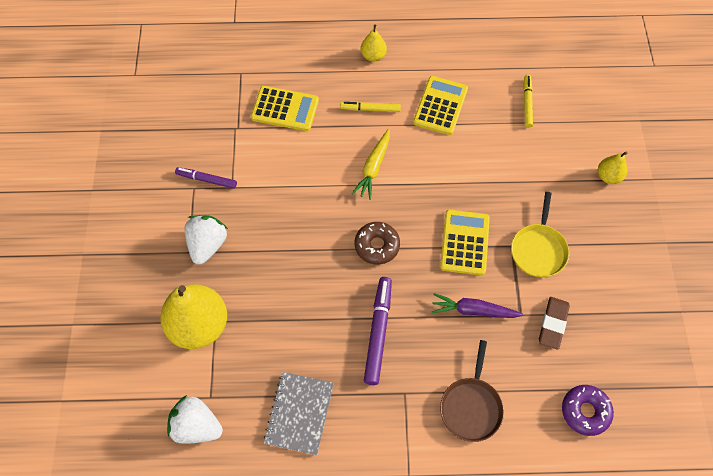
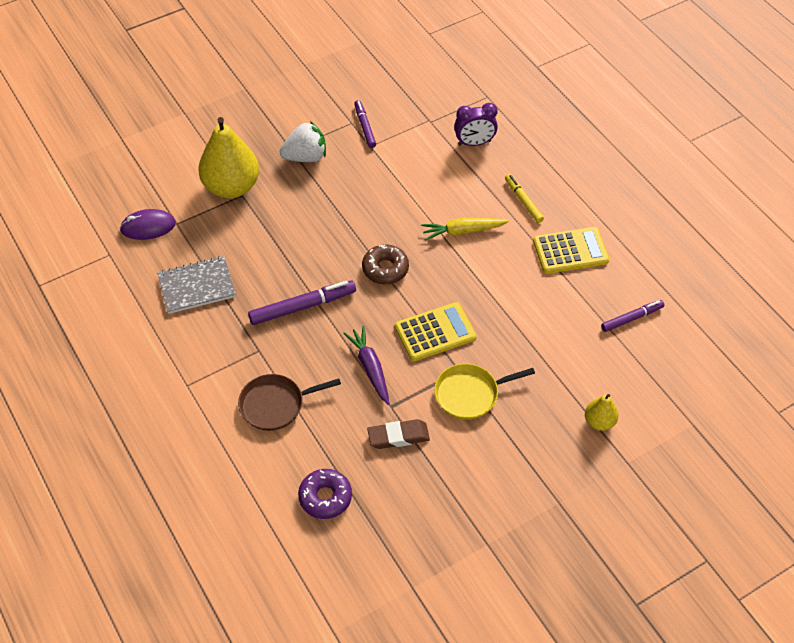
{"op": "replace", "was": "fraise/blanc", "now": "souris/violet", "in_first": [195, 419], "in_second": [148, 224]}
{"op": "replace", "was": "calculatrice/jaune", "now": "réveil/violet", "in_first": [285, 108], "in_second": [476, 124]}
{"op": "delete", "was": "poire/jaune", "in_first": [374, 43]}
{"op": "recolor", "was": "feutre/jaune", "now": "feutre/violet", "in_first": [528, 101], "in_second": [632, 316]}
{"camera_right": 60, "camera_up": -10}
········
## Task instructions
Your copy should match the material above exactly, minus its pictures.

## Written answer
{"op": "replace", "was": "fraise/blanc", "now": "souris/violet", "in_first": [195, 419], "in_second": [148, 224]}
{"op": "replace", "was": "calculatrice/jaune", "now": "réveil/violet", "in_first": [285, 108], "in_second": [476, 124]}
{"op": "delete", "was": "poire/jaune", "in_first": [374, 43]}
{"op": "recolor", "was": "feutre/jaune", "now": "feutre/violet", "in_first": [528, 101], "in_second": [632, 316]}
{"camera_right": 60, "camera_up": -10}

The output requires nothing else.